== EXERCISE ==
From the first line of the listing below to the line containing "carnet [bleu] (442", write out everything exactly. No pictures.

== WORKING DATA ==
----

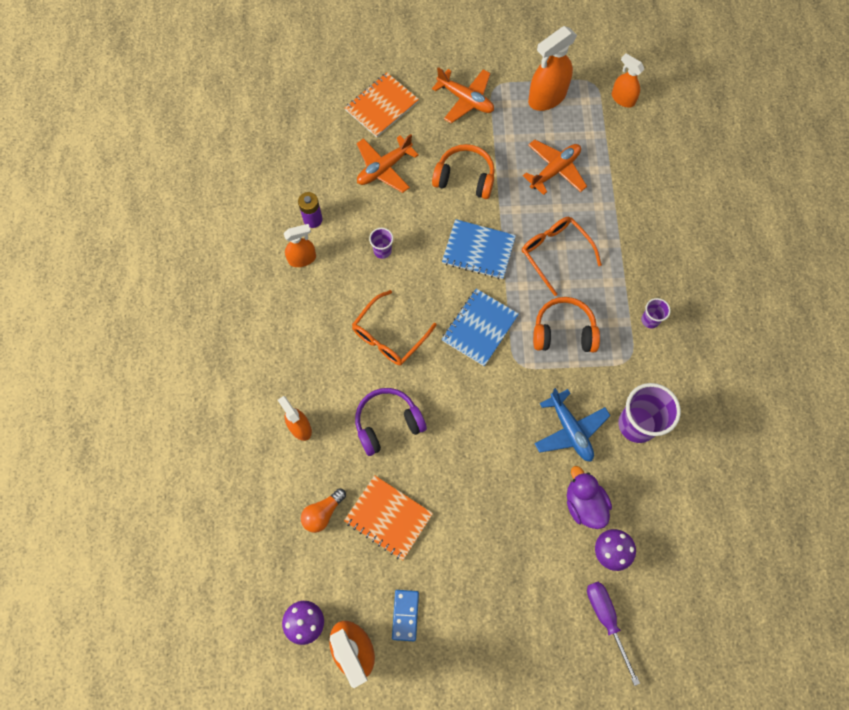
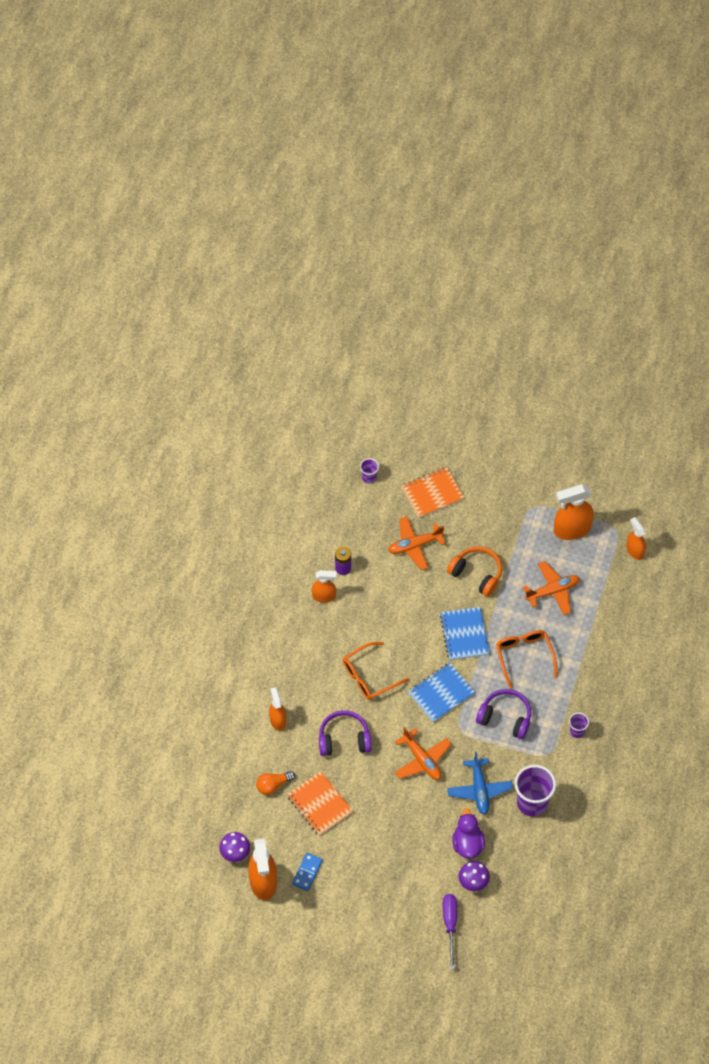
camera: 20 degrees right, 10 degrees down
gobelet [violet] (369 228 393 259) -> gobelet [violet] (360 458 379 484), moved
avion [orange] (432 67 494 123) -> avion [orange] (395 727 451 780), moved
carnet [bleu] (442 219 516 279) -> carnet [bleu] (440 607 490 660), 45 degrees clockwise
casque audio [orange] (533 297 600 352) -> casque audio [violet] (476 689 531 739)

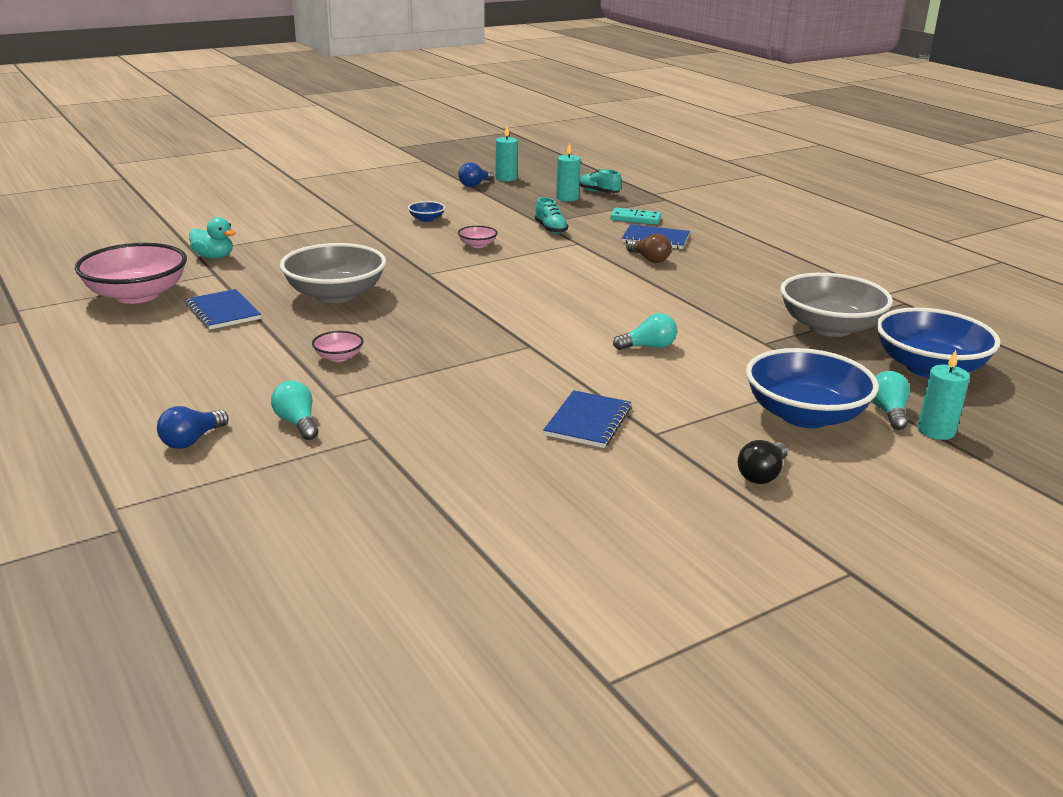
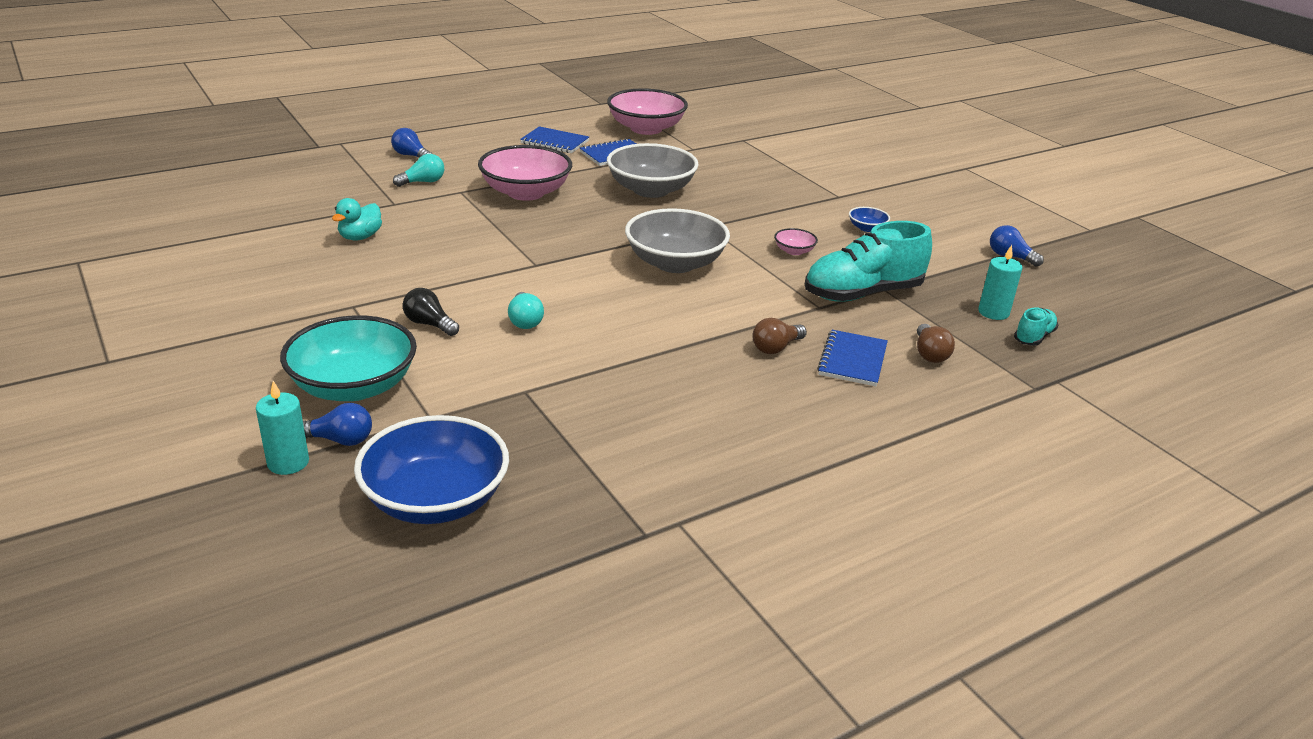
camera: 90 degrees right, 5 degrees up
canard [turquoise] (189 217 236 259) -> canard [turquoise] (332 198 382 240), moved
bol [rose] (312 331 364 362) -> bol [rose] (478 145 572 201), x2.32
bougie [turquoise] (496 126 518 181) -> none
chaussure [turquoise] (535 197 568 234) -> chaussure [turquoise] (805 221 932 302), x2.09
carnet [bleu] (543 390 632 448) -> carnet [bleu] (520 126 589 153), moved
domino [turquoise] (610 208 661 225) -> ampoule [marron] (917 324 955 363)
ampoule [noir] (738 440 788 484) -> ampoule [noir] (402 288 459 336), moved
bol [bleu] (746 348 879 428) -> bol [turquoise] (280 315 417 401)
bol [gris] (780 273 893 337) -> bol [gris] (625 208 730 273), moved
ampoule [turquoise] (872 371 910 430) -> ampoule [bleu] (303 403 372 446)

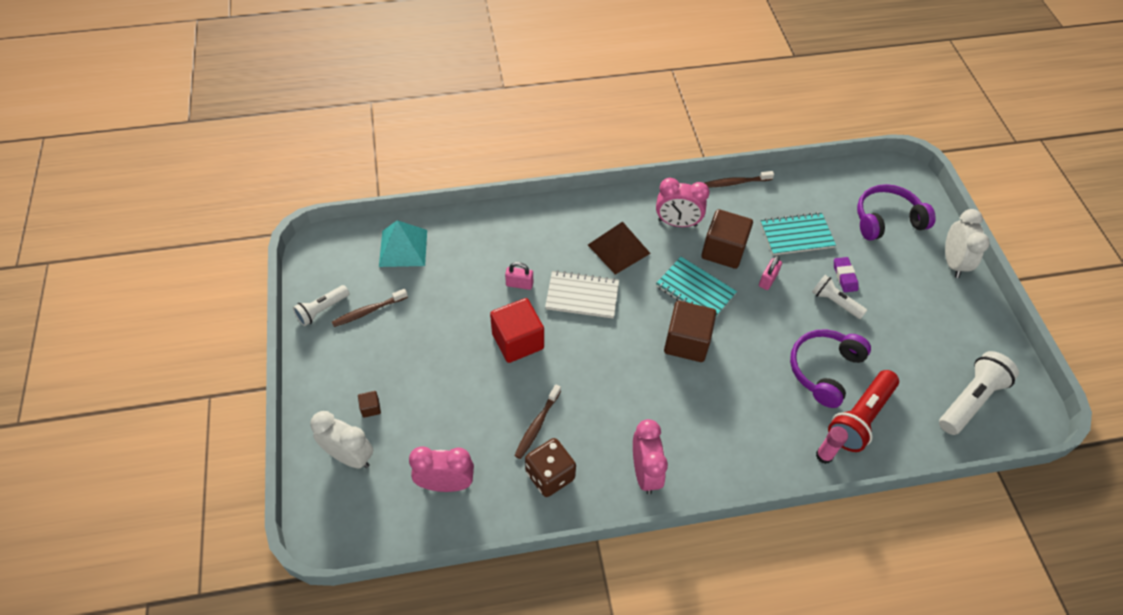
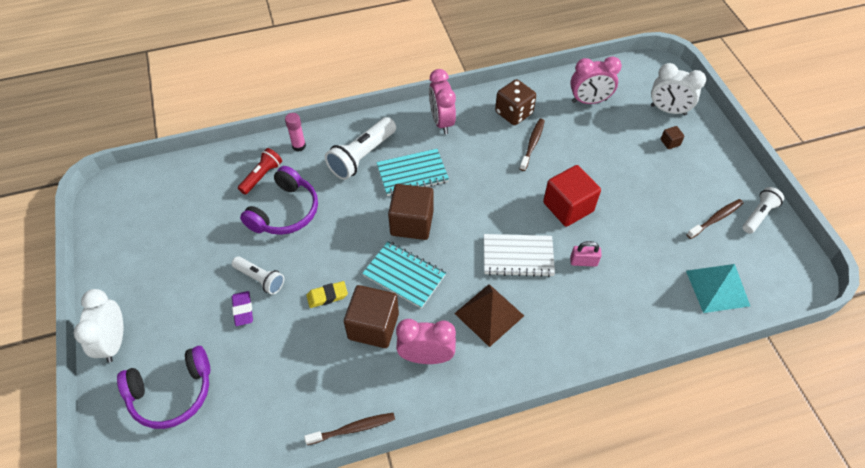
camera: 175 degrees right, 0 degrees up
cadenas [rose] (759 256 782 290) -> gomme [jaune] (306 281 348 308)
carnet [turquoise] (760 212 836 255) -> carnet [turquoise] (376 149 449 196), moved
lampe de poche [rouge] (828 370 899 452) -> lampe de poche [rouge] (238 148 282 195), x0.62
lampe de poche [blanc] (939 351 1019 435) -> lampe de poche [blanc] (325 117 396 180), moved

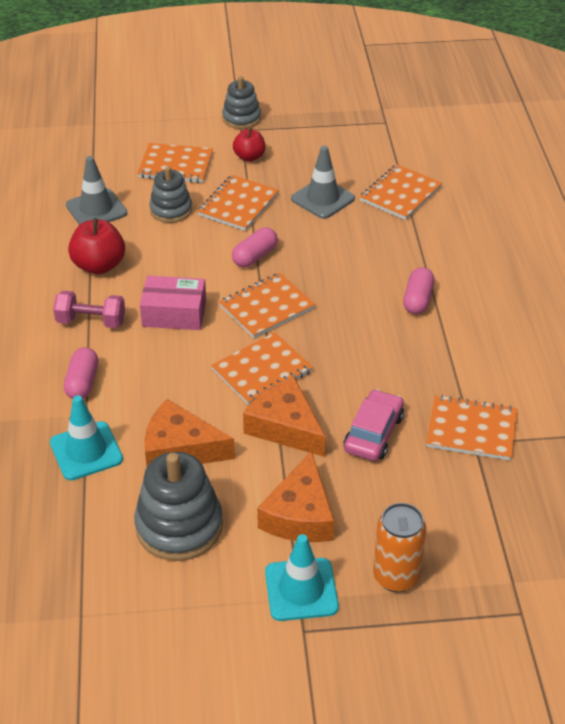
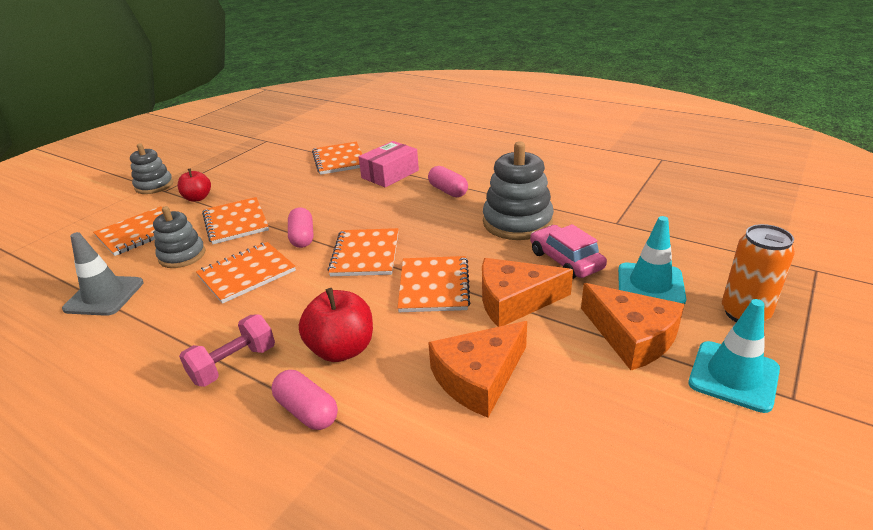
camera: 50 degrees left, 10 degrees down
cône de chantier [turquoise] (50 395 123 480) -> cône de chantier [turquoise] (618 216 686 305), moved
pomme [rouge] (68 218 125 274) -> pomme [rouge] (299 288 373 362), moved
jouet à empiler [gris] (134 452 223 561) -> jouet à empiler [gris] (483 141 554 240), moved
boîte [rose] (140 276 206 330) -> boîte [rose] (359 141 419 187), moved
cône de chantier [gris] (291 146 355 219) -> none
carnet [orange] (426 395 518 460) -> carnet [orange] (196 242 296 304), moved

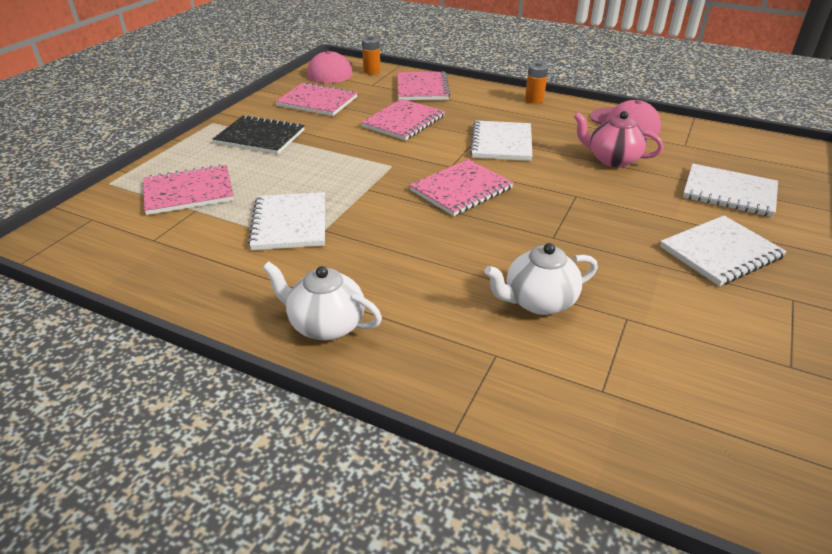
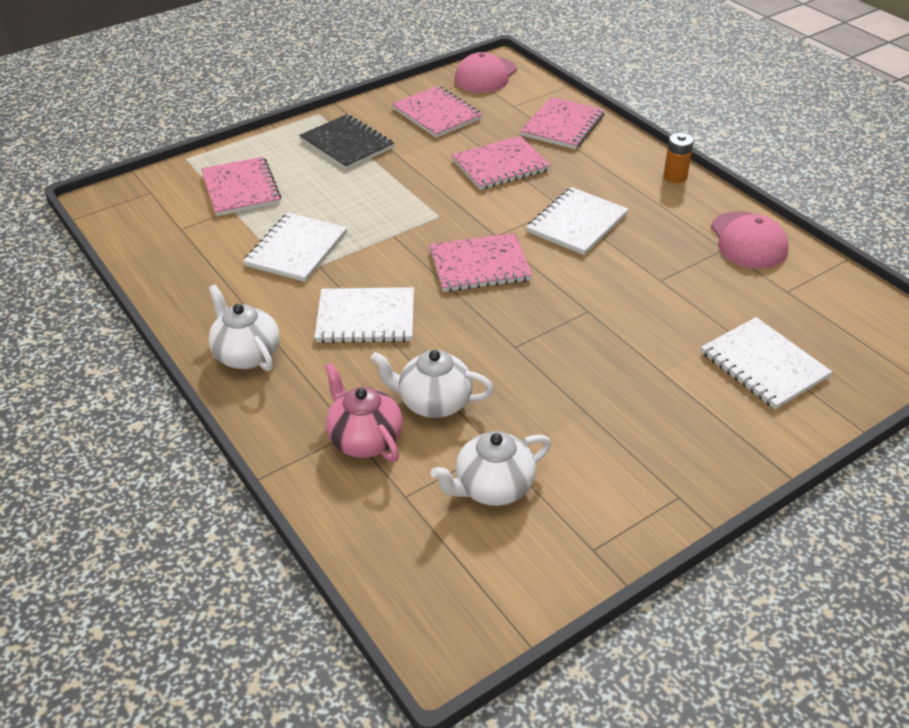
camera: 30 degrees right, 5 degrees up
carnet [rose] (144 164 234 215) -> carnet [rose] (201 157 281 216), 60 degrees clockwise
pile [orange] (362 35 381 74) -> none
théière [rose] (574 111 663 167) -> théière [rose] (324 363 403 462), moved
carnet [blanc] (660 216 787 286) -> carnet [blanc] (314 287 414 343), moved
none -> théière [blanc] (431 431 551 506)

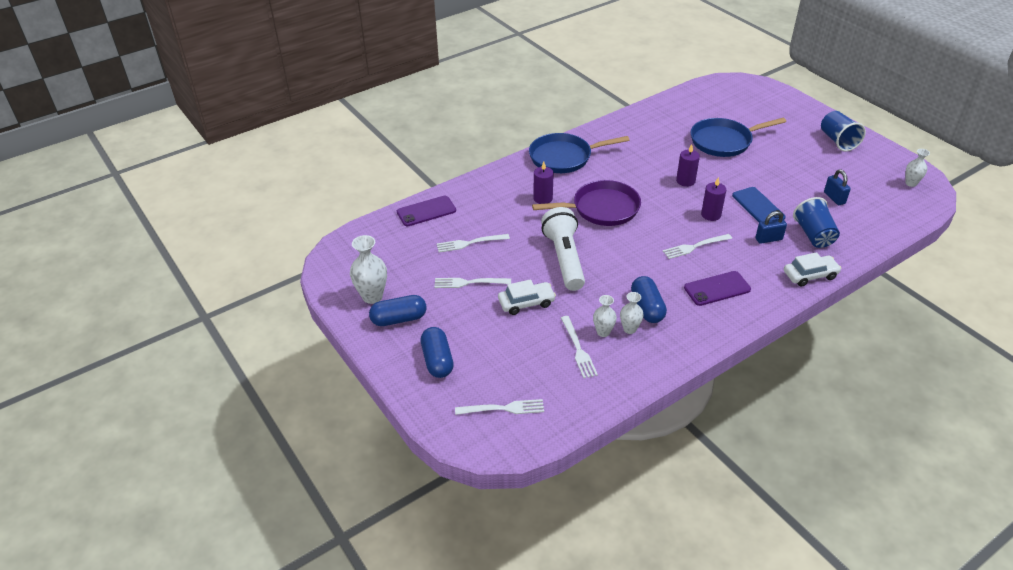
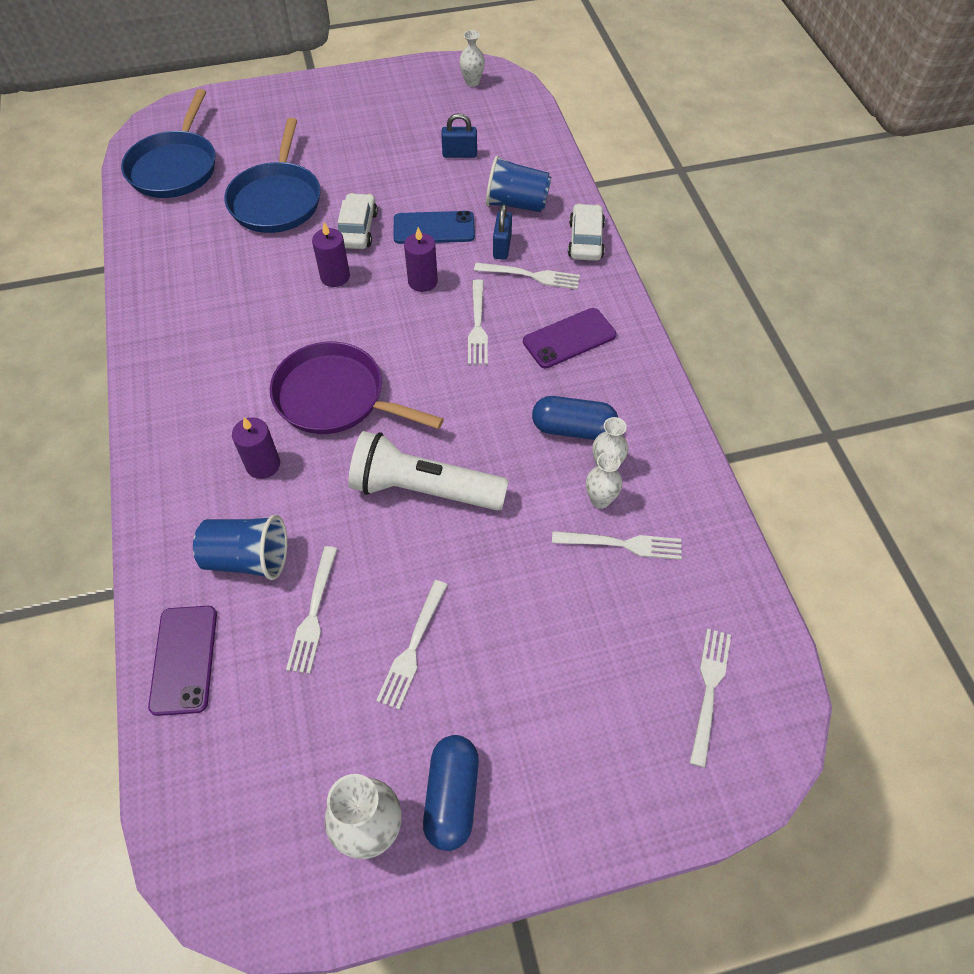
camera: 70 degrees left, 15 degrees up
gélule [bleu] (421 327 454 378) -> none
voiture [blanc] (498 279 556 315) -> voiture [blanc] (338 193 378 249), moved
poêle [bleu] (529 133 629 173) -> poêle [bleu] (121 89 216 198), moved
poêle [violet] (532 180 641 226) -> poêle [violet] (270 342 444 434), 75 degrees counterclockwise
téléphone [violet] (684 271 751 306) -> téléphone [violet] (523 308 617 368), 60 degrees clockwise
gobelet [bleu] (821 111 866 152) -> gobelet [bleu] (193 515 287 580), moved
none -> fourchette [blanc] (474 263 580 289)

----

== ANSWER FOR THE TASK ==
camera: 20 degrees right, 10 degrees down
gobelet [violet] (369 228 393 259) -> gobelet [violet] (360 458 379 484), moved
avion [orange] (432 67 494 123) -> avion [orange] (395 727 451 780), moved
carnet [bleu] (442 219 516 279) -> carnet [bleu] (440 607 490 660), 45 degrees clockwise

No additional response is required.